Go to the line containing "orange dice (259,418,294,457)" and return it and each line after it exactly, through the end of the data below, and nothing more.

*** SOURCE RECORDS ***

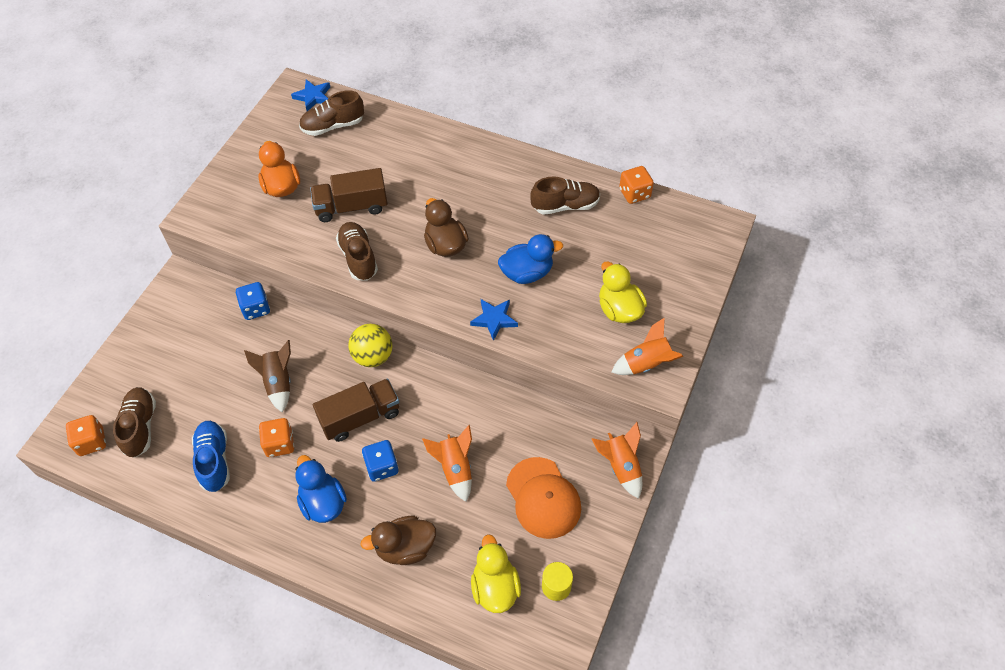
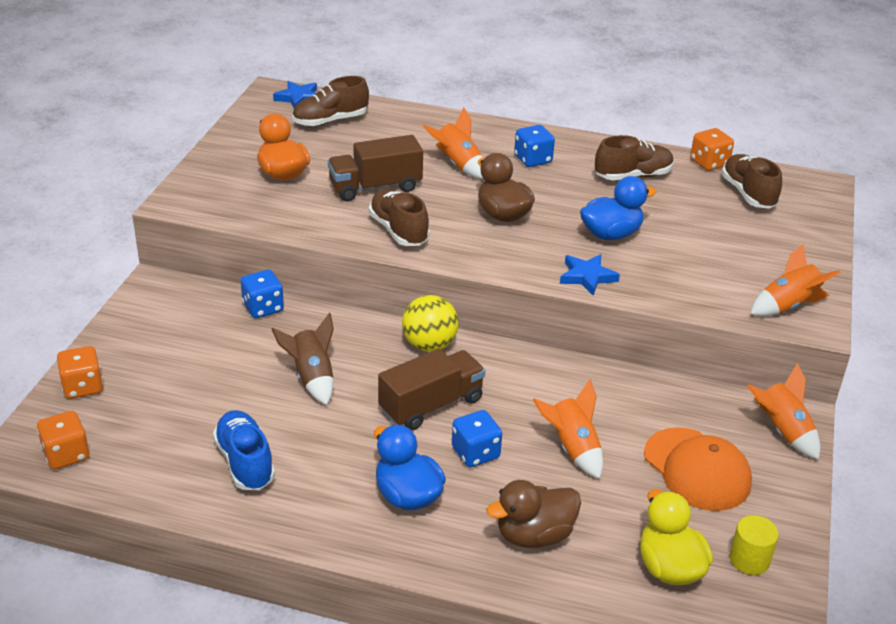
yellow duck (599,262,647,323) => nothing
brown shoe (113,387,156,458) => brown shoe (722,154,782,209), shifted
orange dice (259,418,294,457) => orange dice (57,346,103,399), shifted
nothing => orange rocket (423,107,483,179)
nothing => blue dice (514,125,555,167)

*** End of SOURCE RECORDS ***

__EXERCISE SOLUTION__
orange dice (259,418,294,457) => orange dice (57,346,103,399), shifted
nothing => orange rocket (423,107,483,179)
nothing => blue dice (514,125,555,167)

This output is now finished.